**WHAT THE EXERCISE ASKS:** Find the word "moved" in the listing; pull out each line holding it.

**DATA TO USE:**
= = =
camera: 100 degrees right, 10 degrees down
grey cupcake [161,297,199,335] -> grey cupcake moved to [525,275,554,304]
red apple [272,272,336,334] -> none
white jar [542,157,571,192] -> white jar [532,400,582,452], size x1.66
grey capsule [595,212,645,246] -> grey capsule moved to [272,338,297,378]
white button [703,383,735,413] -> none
= = =
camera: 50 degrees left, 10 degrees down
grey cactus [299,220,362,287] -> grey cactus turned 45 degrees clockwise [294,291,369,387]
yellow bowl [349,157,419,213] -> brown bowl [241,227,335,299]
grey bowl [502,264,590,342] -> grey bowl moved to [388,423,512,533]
= = =
**SOLUTION TO THIS TASK:**
grey cupcake [161,297,199,335] -> grey cupcake moved to [525,275,554,304]
grey capsule [595,212,645,246] -> grey capsule moved to [272,338,297,378]
grey bowl [502,264,590,342] -> grey bowl moved to [388,423,512,533]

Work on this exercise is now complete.